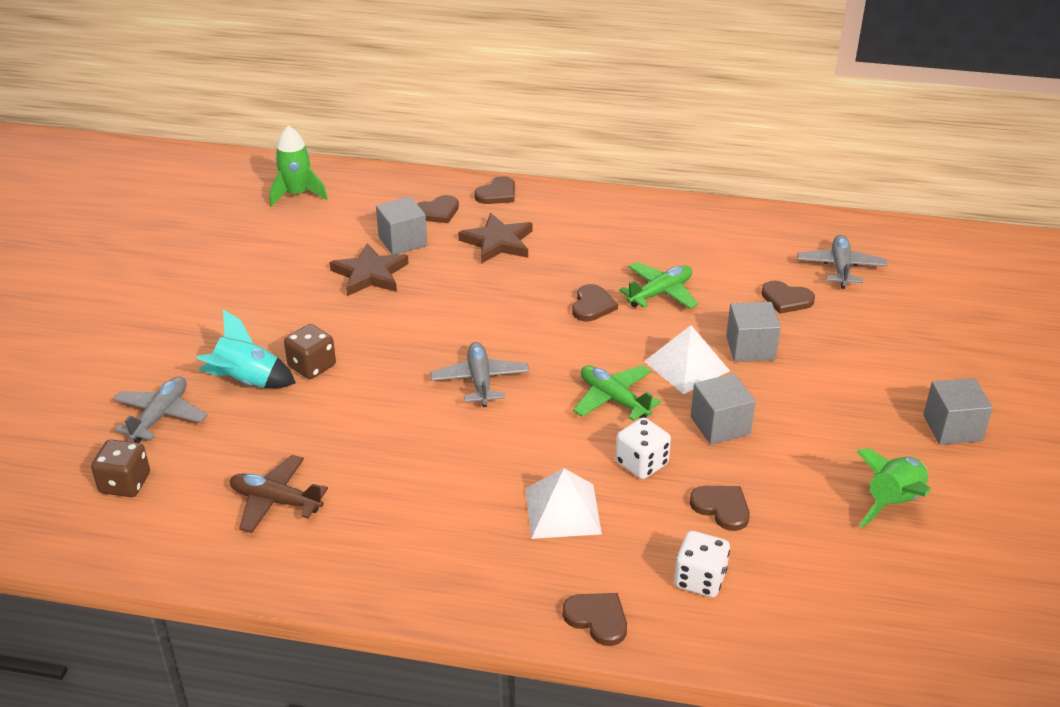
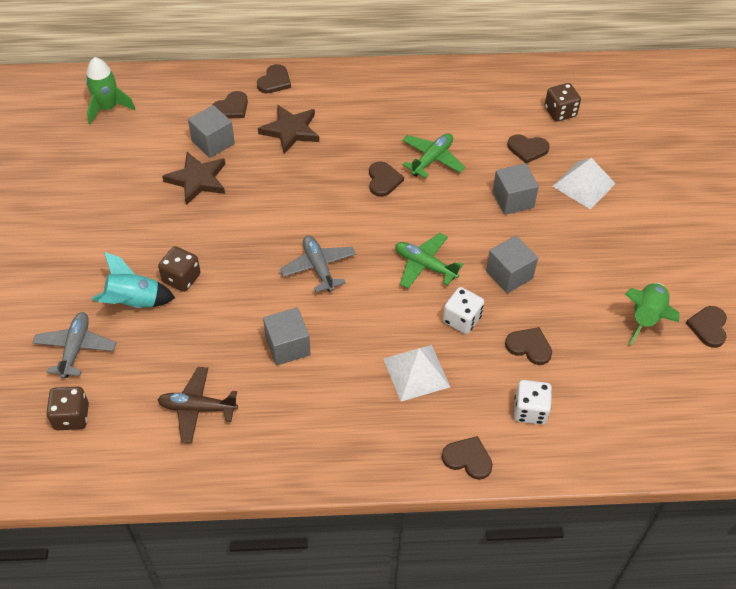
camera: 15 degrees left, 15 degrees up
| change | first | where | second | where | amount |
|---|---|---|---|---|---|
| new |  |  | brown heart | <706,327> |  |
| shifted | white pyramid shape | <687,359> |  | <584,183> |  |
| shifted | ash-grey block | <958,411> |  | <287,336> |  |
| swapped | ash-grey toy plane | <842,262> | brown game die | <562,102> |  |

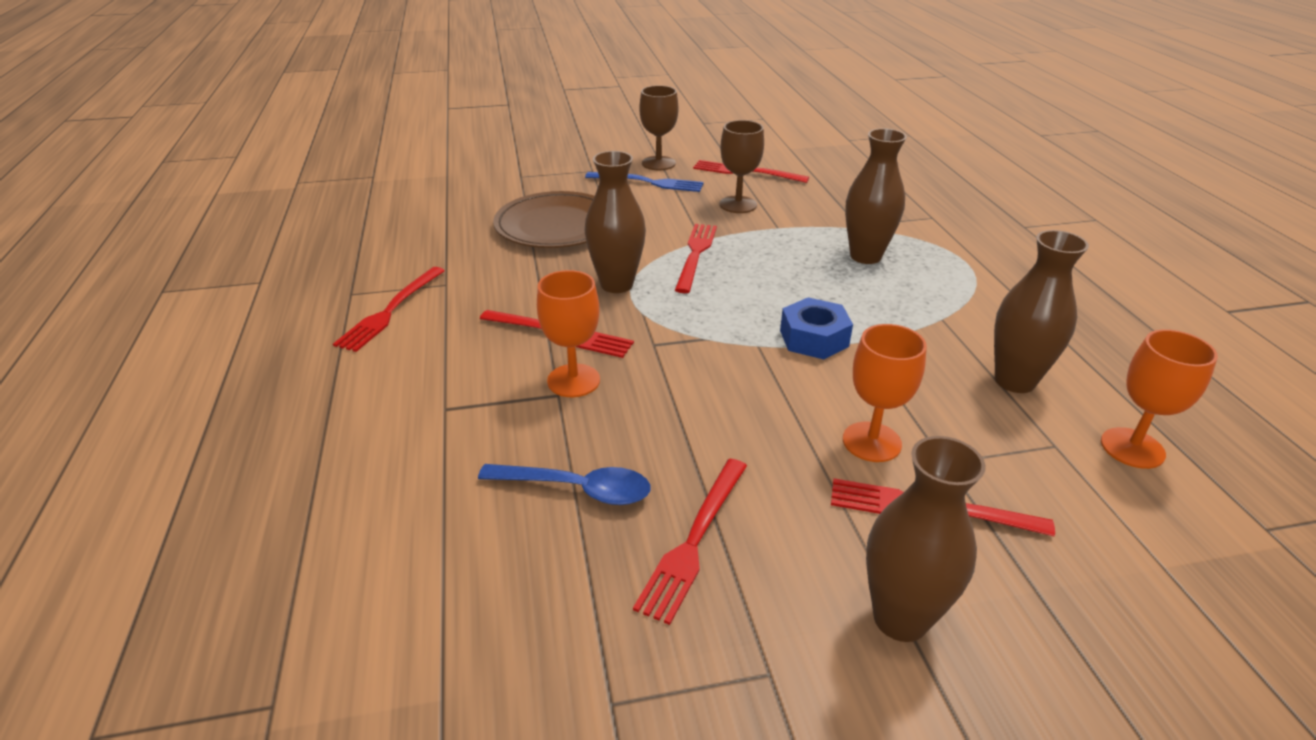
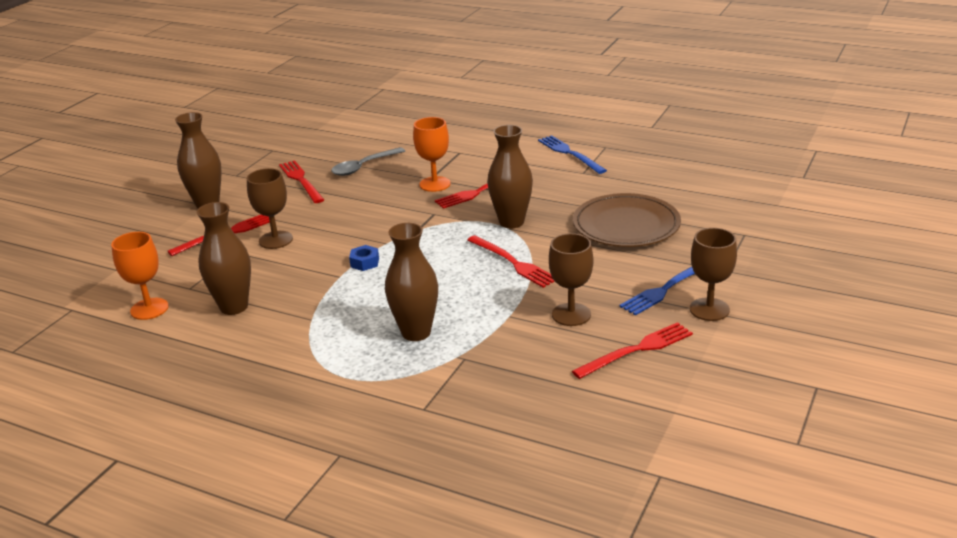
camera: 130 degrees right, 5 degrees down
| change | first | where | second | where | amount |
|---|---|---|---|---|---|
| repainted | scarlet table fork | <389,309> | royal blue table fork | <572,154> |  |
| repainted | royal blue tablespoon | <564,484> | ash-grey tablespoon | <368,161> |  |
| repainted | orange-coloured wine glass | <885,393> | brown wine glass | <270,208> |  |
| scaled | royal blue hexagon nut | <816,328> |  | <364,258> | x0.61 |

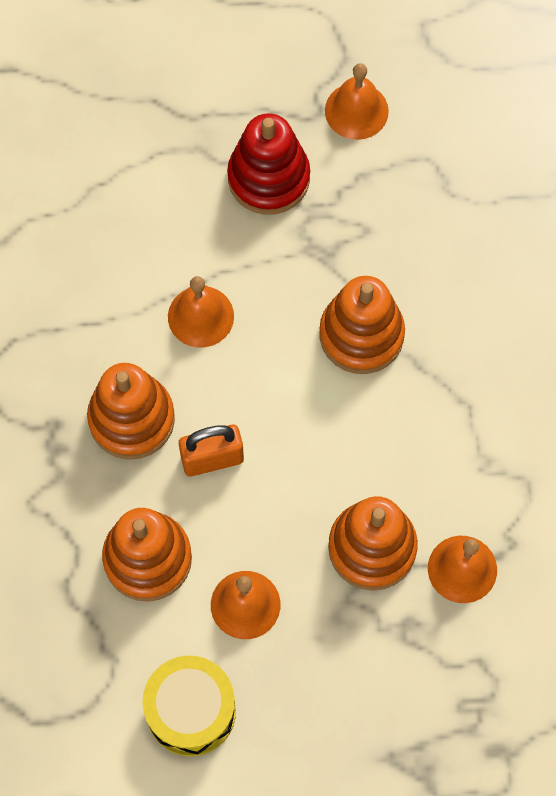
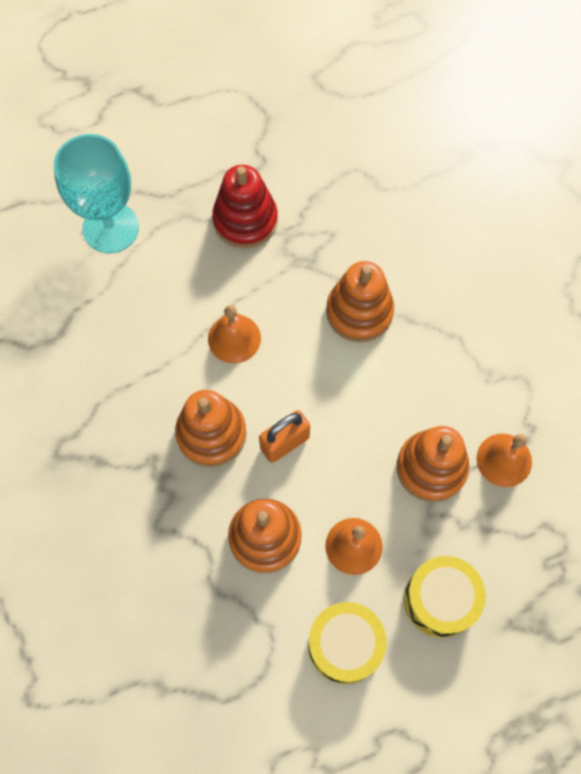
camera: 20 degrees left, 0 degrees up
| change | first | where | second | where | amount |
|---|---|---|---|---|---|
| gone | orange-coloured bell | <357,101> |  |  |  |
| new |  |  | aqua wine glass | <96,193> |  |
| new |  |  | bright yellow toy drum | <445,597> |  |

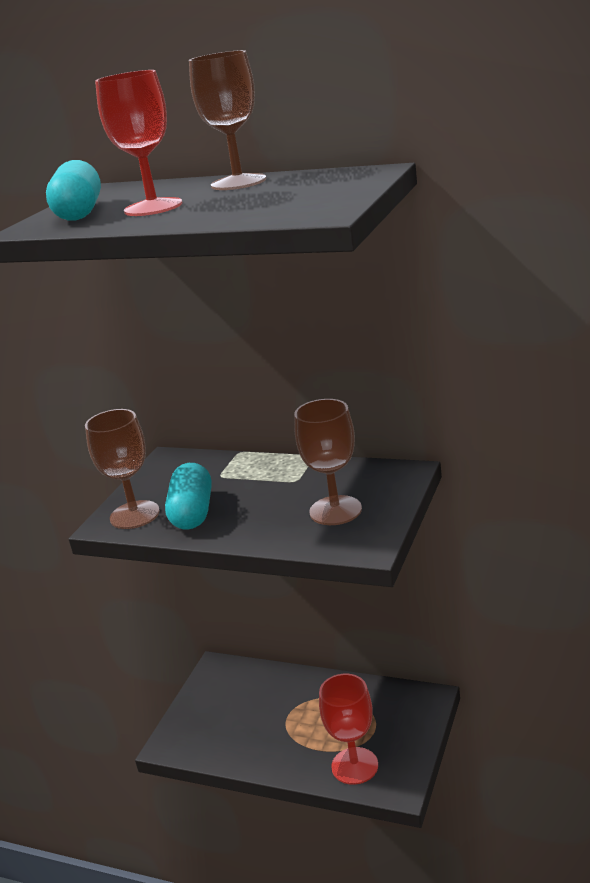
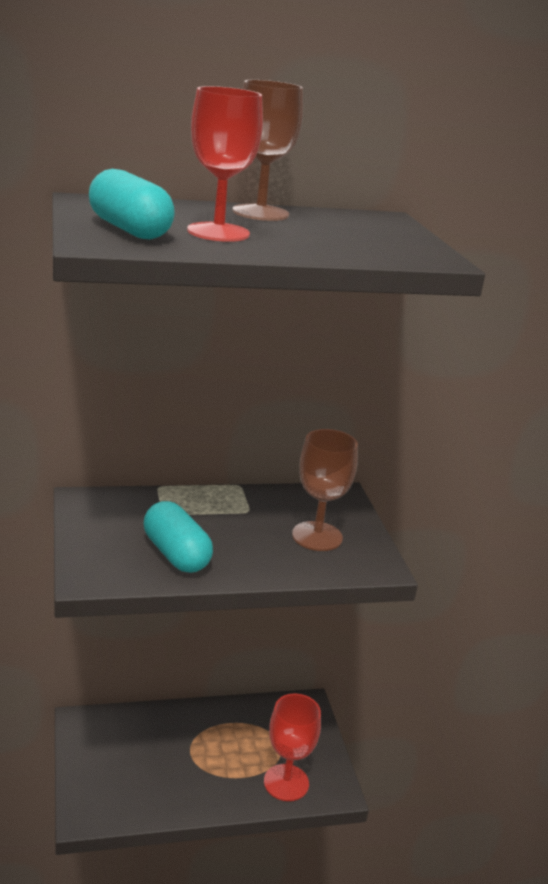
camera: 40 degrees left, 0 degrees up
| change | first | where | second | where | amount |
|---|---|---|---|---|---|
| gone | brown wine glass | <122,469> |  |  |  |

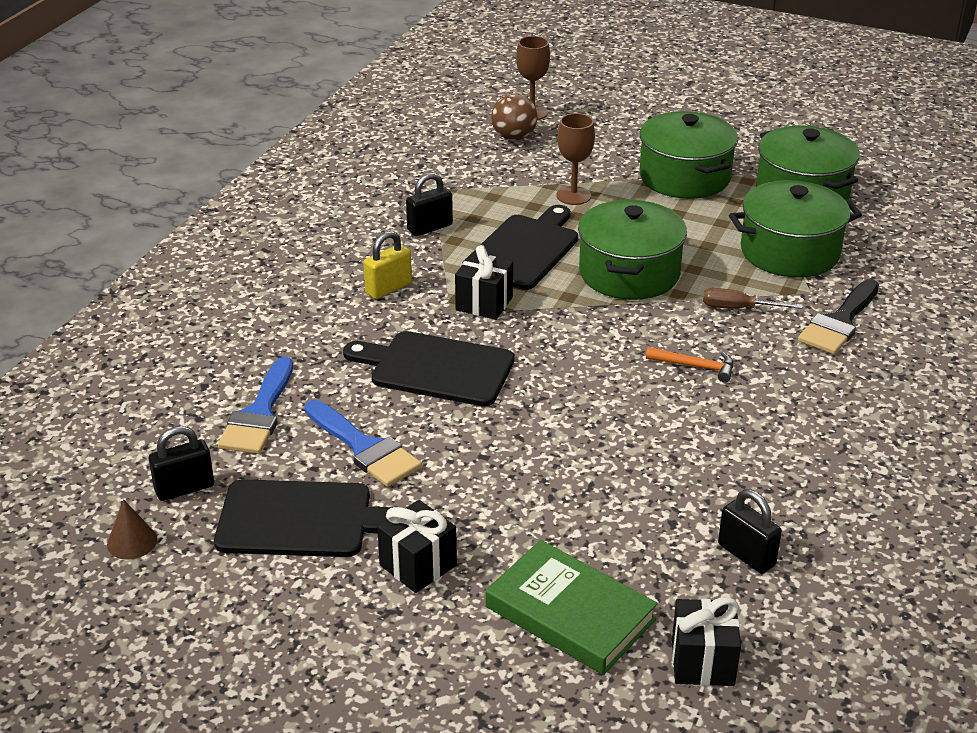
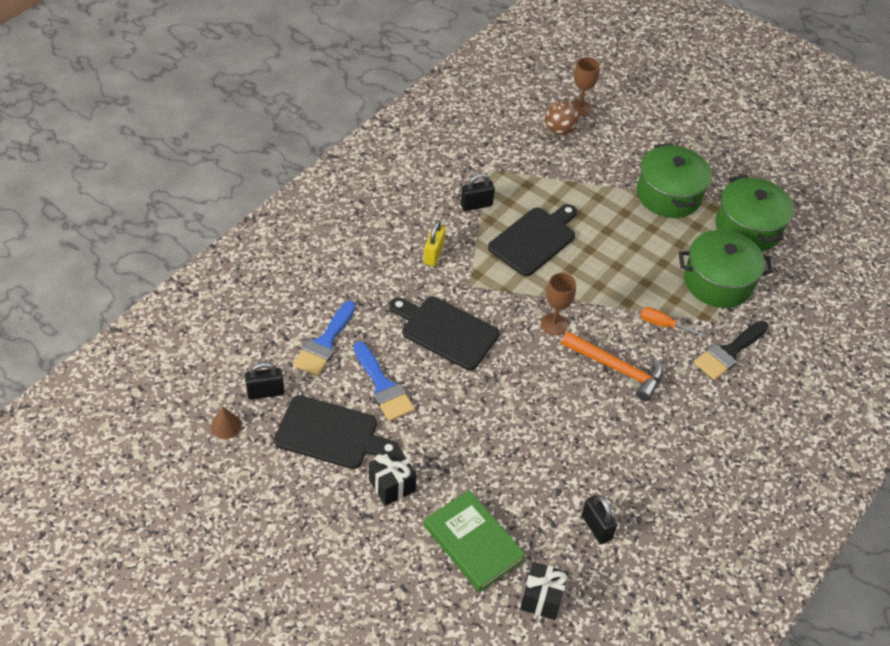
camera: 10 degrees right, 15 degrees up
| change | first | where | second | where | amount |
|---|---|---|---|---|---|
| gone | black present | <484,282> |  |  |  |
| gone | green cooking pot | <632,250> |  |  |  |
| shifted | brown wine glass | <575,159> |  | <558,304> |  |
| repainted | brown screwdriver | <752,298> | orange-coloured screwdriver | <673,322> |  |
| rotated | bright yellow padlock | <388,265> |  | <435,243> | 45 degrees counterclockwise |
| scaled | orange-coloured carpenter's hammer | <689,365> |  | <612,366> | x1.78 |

::::

◆ **Work required**:
Print the material above word for word, and keep the pictures out of it.

◆ **Result below**:
camera: 15 degrees left, 15 degrees up
| change | first | where | second | where | amount |
|---|---|---|---|---|---|
| new |  |  | brown heart | <706,327> |  |
| shifted | white pyramid shape | <687,359> |  | <584,183> |  |
| shifted | ash-grey block | <958,411> |  | <287,336> |  |
| swapped | ash-grey toy plane | <842,262> | brown game die | <562,102> |  |

camera: 130 degrees right, 5 degrees down
| change | first | where | second | where | amount |
|---|---|---|---|---|---|
| repainted | scarlet table fork | <389,309> | royal blue table fork | <572,154> |  |
| repainted | royal blue tablespoon | <564,484> | ash-grey tablespoon | <368,161> |  |
| repainted | orange-coloured wine glass | <885,393> | brown wine glass | <270,208> |  |
| scaled | royal blue hexagon nut | <816,328> |  | <364,258> | x0.61 |

camera: 20 degrees left, 0 degrees up
| change | first | where | second | where | amount |
|---|---|---|---|---|---|
| gone | orange-coloured bell | <357,101> |  |  |  |
| new |  |  | aqua wine glass | <96,193> |  |
| new |  |  | bright yellow toy drum | <445,597> |  |

camera: 40 degrees left, 0 degrees up
| change | first | where | second | where | amount |
|---|---|---|---|---|---|
| gone | brown wine glass | <122,469> |  |  |  |

camera: 10 degrees right, 15 degrees up
| change | first | where | second | where | amount |
|---|---|---|---|---|---|
| gone | black present | <484,282> |  |  |  |
| gone | green cooking pot | <632,250> |  |  |  |
| shifted | brown wine glass | <575,159> |  | <558,304> |  |
| repainted | brown screwdriver | <752,298> | orange-coloured screwdriver | <673,322> |  |
| rotated | bright yellow padlock | <388,265> |  | <435,243> | 45 degrees counterclockwise |
| scaled | orange-coloured carpenter's hammer | <689,365> |  | <612,366> | x1.78 |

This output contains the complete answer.